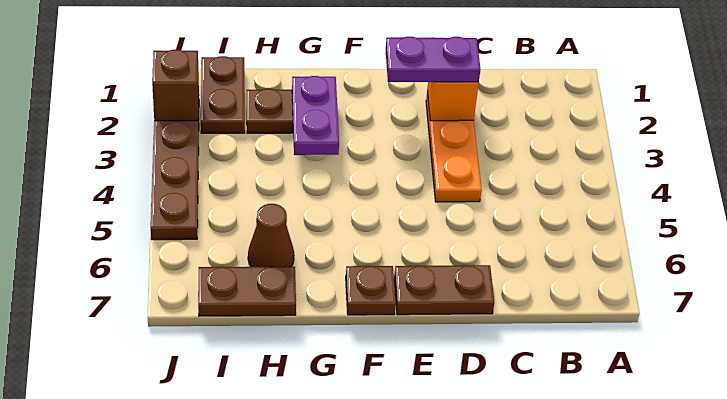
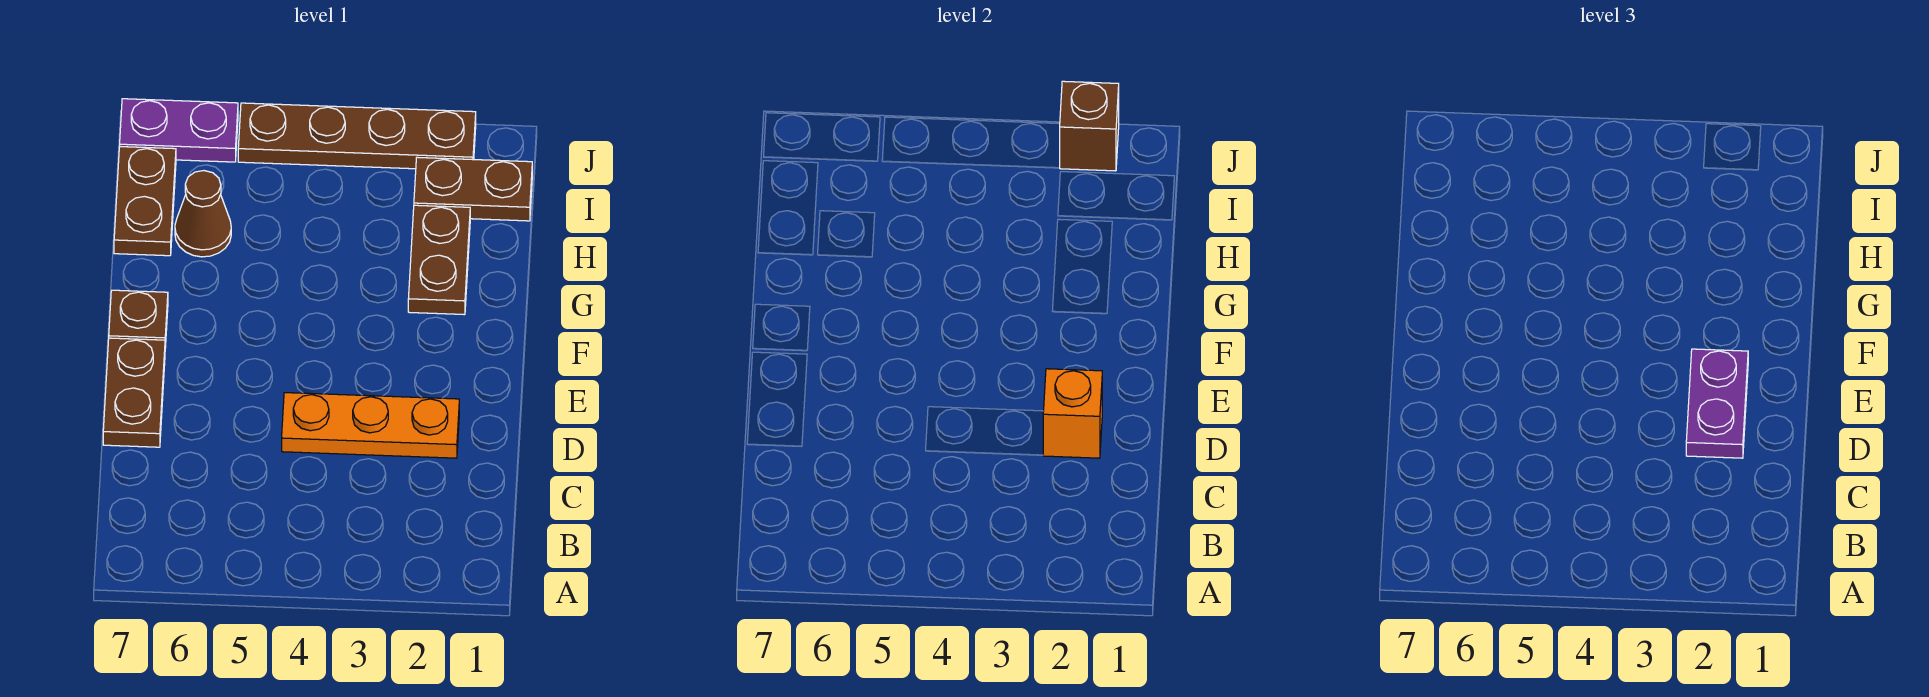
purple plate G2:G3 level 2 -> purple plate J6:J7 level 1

====================

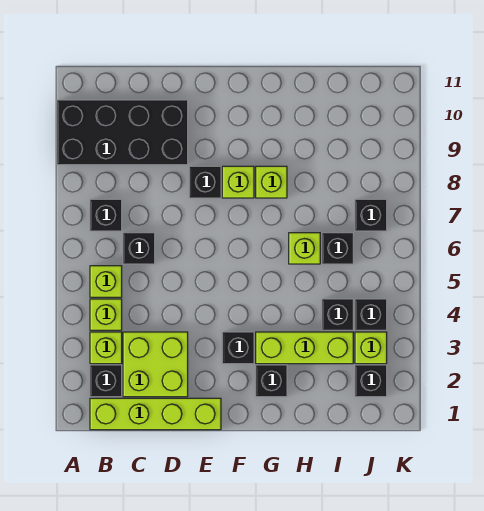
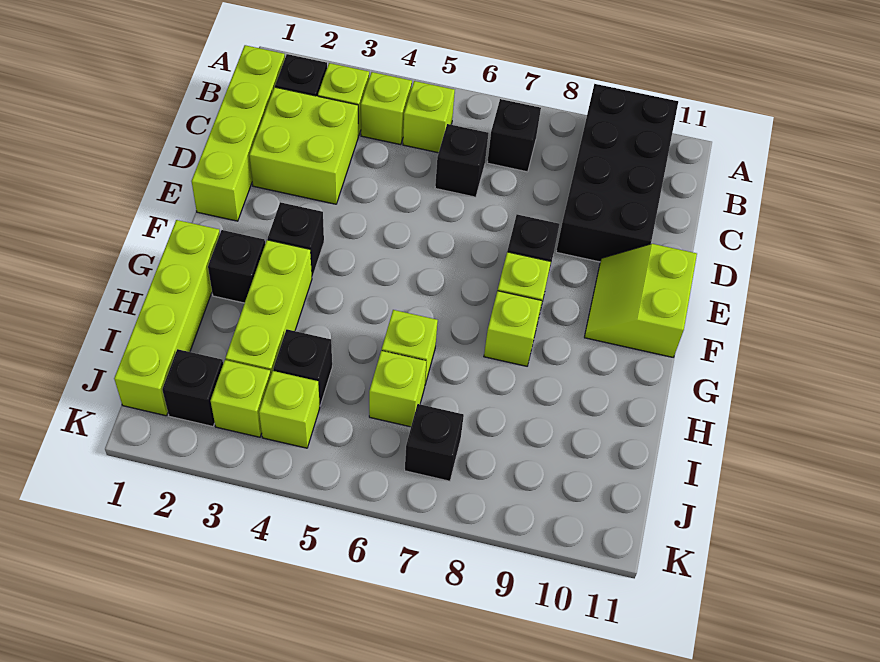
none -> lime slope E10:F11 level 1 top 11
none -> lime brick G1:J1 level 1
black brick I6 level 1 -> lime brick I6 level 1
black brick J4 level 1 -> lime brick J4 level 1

====================

> _Exercise goal_
Could you return exactly the stretch of the data above that starts at the line with "none -> lime slope E10:F11 level 1 top 11" and ends at the line with "black brick J4", both lines included?

> _Written answer_
none -> lime slope E10:F11 level 1 top 11
none -> lime brick G1:J1 level 1
black brick I6 level 1 -> lime brick I6 level 1
black brick J4 level 1 -> lime brick J4 level 1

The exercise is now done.